**** Supplied data ****

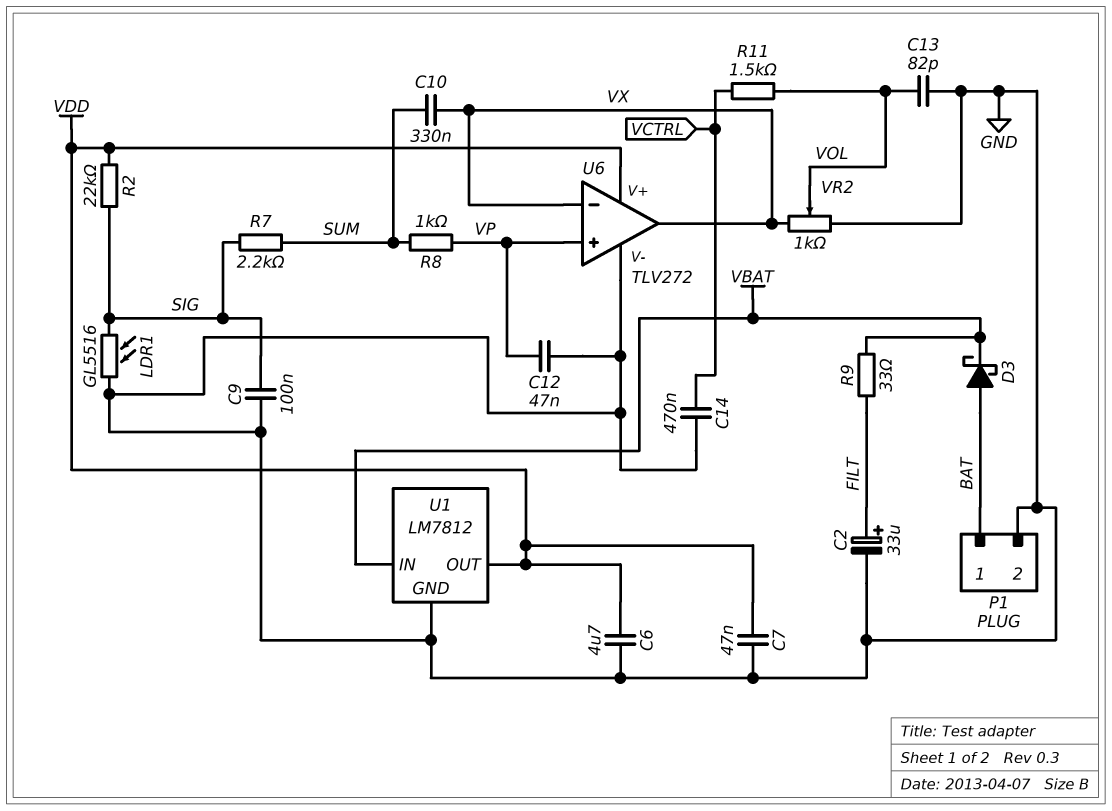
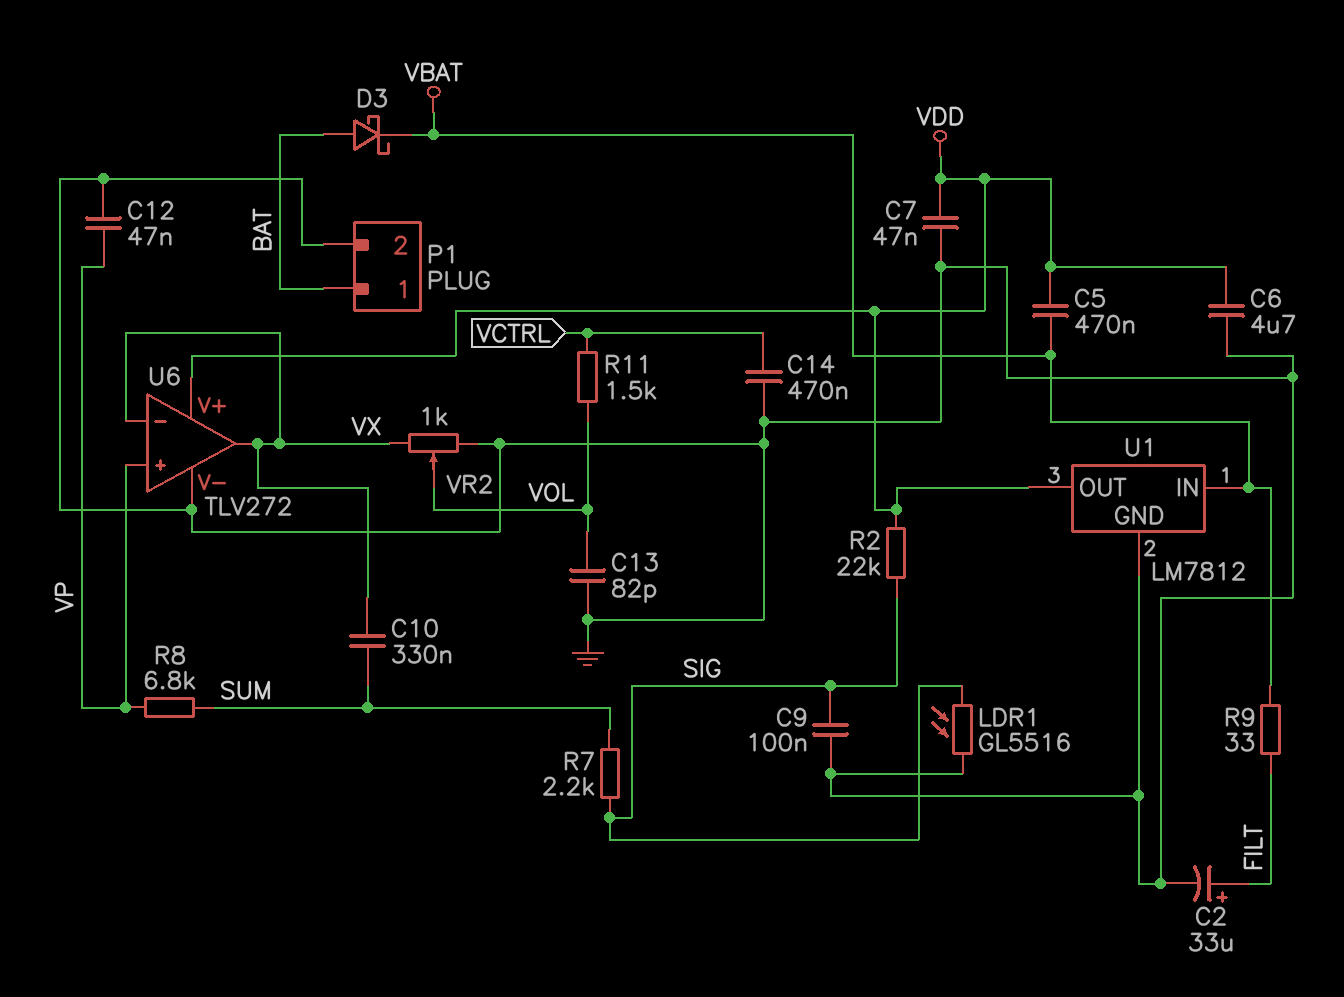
C5: none -> 470nF (VBAT, VDD)
R8: 1k (SUM, VP) -> 6.8k (SUM, VP)

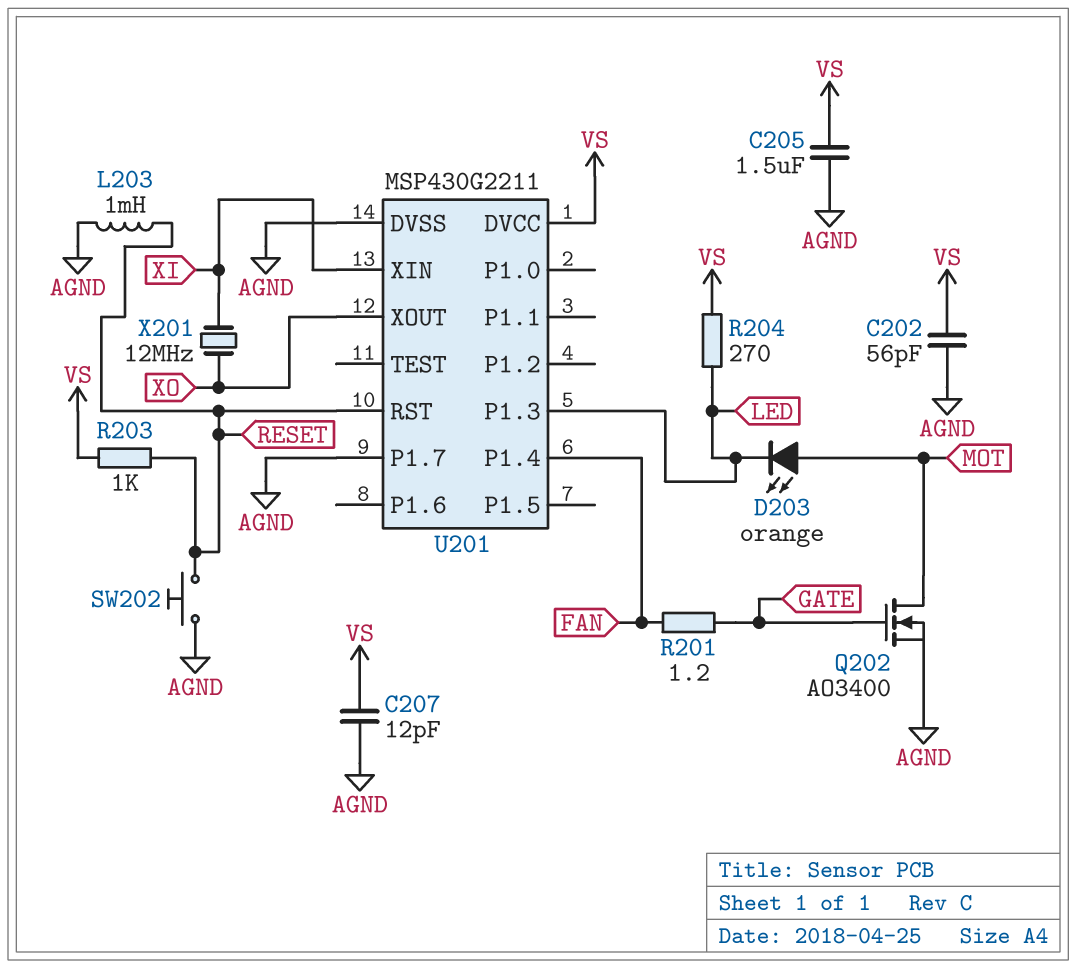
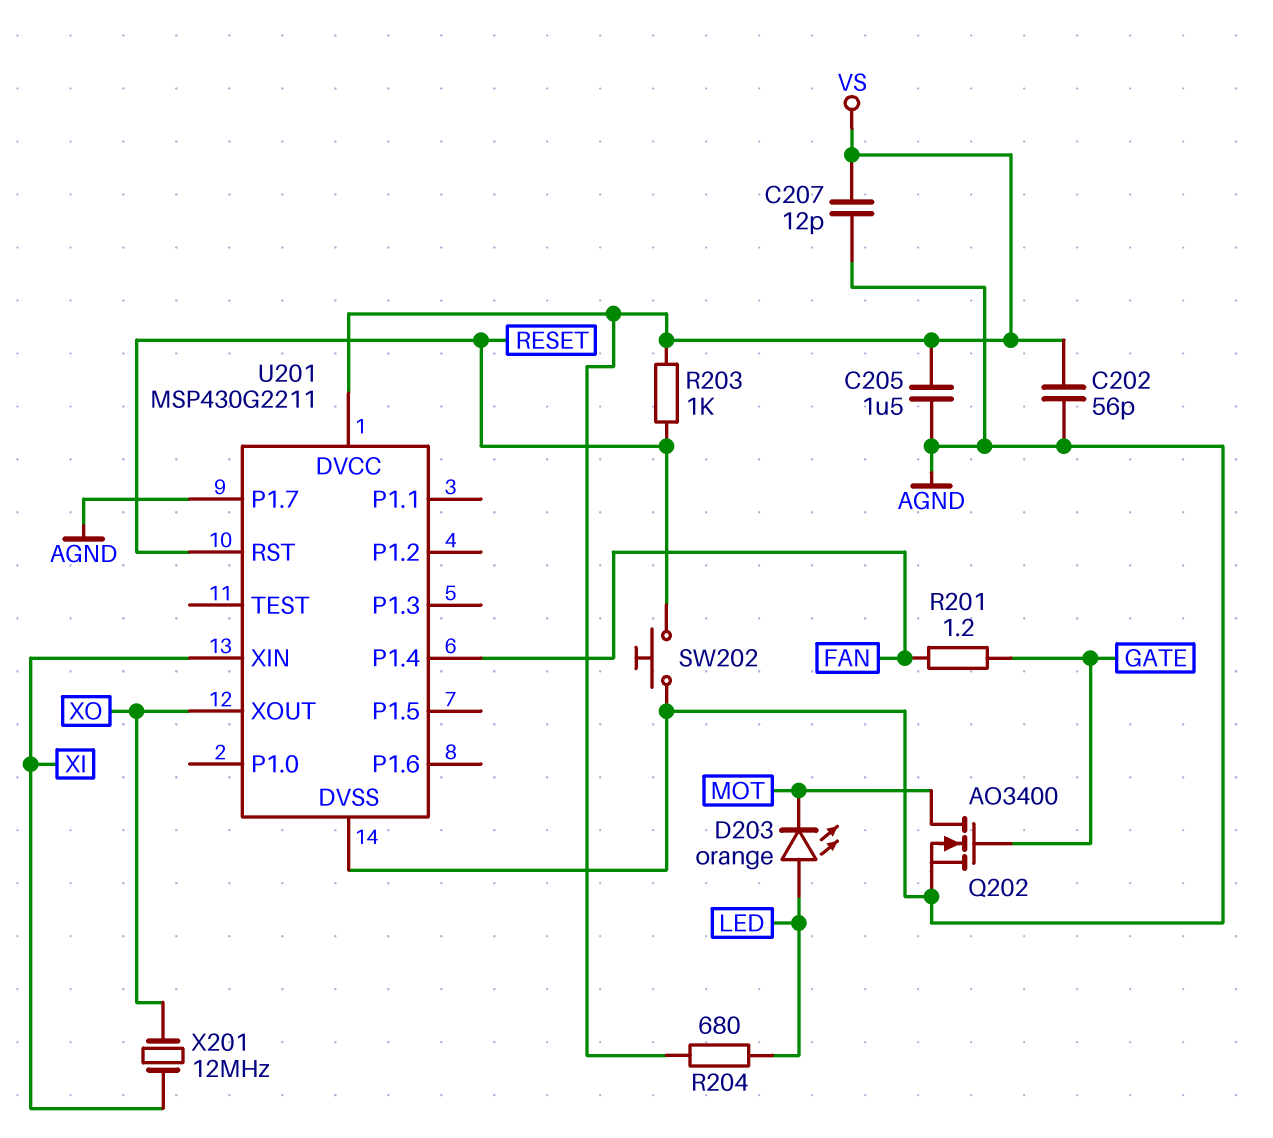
D203: LED orange (A MOT, K LED) -> LED orange (A LED, K MOT)
L203: 1mH (AGND, RESET) -> none
R204: 270 (LED, VS) -> 680 (LED, VS)
U201 pin P1.3: LED -> none

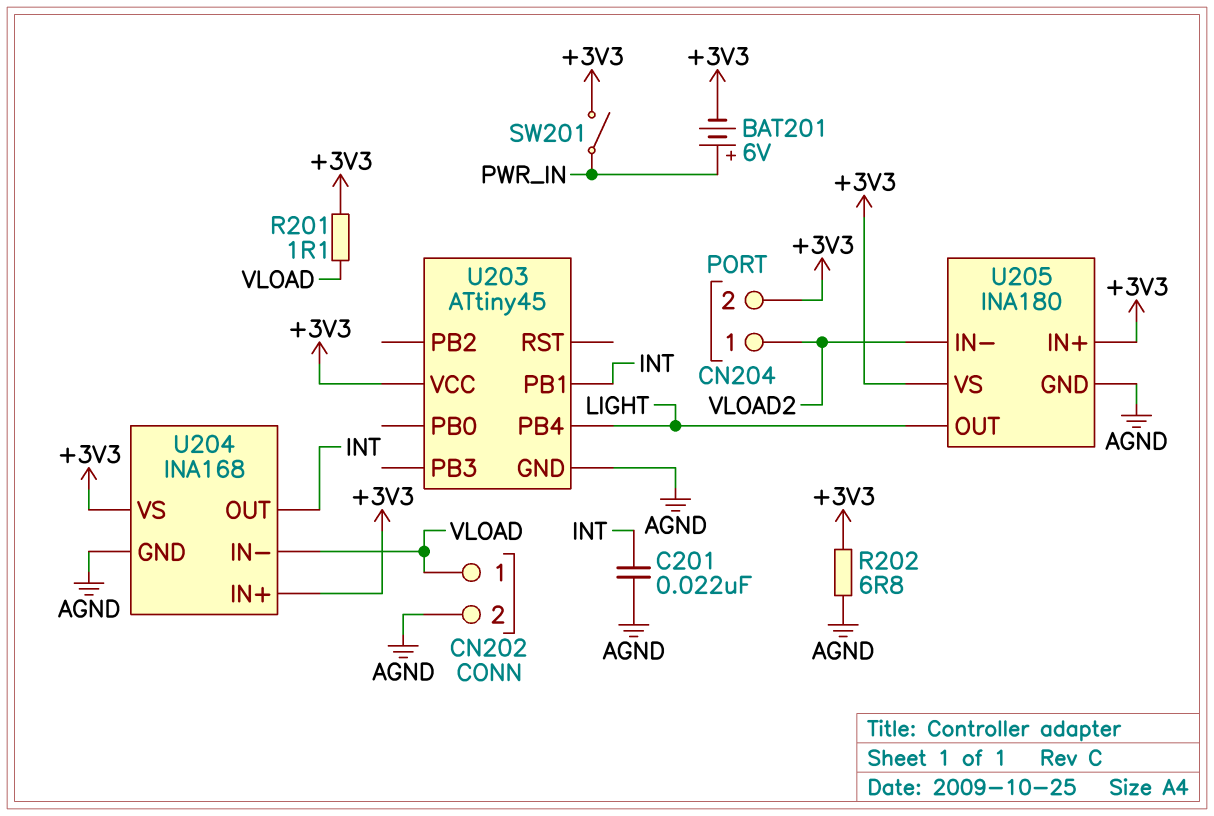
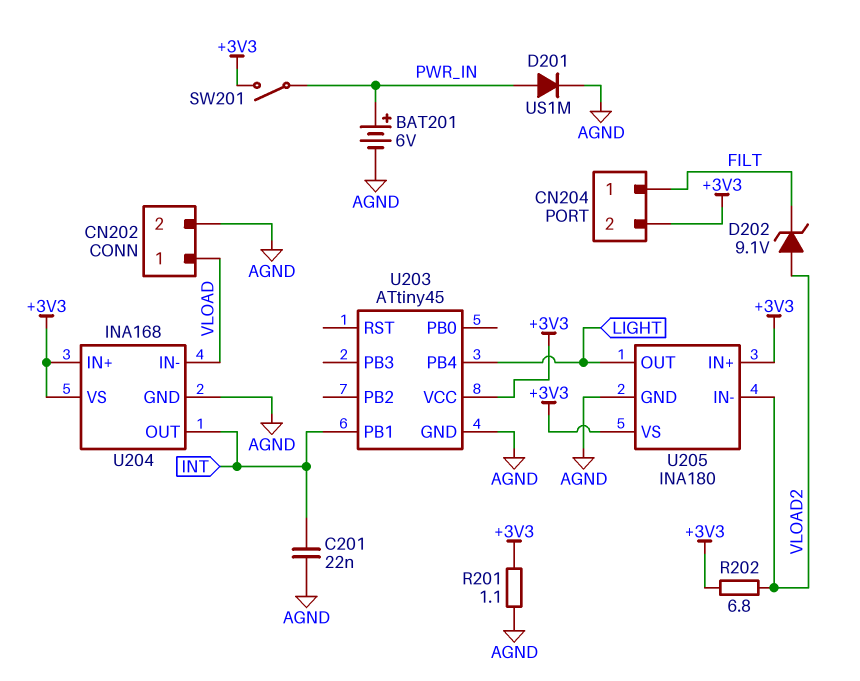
BAT201: 6V (plus PWR_IN, minus +3V3) -> 6V (plus PWR_IN, minus AGND)
CN204 pin 1: VLOAD2 -> FILT
D201: none -> diode US1M (A PWR_IN, K AGND)
D202: none -> zener 9.1V (A VLOAD2, K FILT)
R201: 1.1 (+3V3, VLOAD) -> 1.1 (+3V3, AGND)
R202: 6.8 (+3V3, AGND) -> 6.8 (+3V3, VLOAD2)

****

**Directions:**
Please output all of the entries above exactly, but without any picture.

**Response:**
C5: none -> 470nF (VBAT, VDD)
R8: 1k (SUM, VP) -> 6.8k (SUM, VP)

D203: LED orange (A MOT, K LED) -> LED orange (A LED, K MOT)
L203: 1mH (AGND, RESET) -> none
R204: 270 (LED, VS) -> 680 (LED, VS)
U201 pin P1.3: LED -> none

BAT201: 6V (plus PWR_IN, minus +3V3) -> 6V (plus PWR_IN, minus AGND)
CN204 pin 1: VLOAD2 -> FILT
D201: none -> diode US1M (A PWR_IN, K AGND)
D202: none -> zener 9.1V (A VLOAD2, K FILT)
R201: 1.1 (+3V3, VLOAD) -> 1.1 (+3V3, AGND)
R202: 6.8 (+3V3, AGND) -> 6.8 (+3V3, VLOAD2)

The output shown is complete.